- The problem
Can you pull out every line of the listing below that contains the string "numericTimeSignature" and copy each one in full?

- Data shown
## Start

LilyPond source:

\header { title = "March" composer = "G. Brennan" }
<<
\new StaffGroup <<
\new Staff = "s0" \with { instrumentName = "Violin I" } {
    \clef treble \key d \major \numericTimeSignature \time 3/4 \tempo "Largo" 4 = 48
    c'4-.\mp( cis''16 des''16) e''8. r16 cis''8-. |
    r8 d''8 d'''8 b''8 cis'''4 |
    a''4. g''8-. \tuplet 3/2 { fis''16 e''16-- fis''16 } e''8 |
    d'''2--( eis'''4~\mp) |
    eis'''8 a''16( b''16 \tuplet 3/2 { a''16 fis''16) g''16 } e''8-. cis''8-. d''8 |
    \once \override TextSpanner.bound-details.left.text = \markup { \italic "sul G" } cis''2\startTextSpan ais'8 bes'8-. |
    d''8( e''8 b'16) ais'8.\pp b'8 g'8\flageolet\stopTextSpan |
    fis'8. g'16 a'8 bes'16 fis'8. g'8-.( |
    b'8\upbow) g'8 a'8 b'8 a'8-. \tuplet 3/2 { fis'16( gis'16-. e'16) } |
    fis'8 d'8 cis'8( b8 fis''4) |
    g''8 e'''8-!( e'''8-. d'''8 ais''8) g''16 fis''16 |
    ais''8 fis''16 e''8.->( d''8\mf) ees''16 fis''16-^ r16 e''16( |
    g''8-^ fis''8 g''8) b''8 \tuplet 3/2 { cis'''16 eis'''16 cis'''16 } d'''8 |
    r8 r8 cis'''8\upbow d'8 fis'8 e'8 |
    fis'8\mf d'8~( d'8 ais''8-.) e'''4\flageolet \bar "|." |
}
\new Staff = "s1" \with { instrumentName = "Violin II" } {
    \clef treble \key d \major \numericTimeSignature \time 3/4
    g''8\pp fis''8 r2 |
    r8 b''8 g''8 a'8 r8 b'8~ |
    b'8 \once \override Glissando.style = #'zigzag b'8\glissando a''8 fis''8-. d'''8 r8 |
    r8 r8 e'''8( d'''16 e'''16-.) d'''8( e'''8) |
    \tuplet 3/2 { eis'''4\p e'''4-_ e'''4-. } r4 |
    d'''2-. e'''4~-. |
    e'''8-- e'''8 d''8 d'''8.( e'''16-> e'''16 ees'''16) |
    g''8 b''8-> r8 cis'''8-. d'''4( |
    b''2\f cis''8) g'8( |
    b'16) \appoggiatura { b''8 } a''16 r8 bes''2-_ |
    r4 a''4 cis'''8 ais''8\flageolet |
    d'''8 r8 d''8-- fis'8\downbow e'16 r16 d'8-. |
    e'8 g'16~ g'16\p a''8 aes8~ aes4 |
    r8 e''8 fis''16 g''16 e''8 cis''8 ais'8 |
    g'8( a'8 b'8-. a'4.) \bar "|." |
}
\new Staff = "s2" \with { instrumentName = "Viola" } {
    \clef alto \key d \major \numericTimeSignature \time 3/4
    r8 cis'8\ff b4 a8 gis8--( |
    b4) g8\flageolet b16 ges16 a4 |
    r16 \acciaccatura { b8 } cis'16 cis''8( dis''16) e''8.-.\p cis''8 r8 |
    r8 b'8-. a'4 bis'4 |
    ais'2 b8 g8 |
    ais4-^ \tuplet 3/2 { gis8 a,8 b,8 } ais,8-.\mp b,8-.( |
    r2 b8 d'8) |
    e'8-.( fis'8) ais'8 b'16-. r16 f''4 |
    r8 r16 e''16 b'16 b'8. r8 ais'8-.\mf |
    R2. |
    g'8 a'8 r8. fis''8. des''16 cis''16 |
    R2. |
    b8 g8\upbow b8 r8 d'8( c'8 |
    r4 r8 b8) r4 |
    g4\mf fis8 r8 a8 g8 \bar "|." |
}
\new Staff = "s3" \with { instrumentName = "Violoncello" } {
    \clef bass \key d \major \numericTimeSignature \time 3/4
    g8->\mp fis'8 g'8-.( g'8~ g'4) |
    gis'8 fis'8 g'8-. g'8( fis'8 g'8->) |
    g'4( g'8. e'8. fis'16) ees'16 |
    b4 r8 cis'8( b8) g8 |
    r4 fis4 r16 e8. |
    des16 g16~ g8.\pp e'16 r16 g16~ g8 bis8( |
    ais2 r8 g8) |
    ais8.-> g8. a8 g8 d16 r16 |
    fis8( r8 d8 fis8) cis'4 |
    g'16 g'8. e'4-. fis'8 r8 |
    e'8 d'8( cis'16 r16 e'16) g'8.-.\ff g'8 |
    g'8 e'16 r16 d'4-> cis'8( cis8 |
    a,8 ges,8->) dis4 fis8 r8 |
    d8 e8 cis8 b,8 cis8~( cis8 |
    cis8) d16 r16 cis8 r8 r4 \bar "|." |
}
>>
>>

## End

- Correct result
    \clef treble \key d \major \numericTimeSignature \time 3/4 \tempo "Largo" 4 = 48
    \clef treble \key d \major \numericTimeSignature \time 3/4
    \clef alto \key d \major \numericTimeSignature \time 3/4
    \clef bass \key d \major \numericTimeSignature \time 3/4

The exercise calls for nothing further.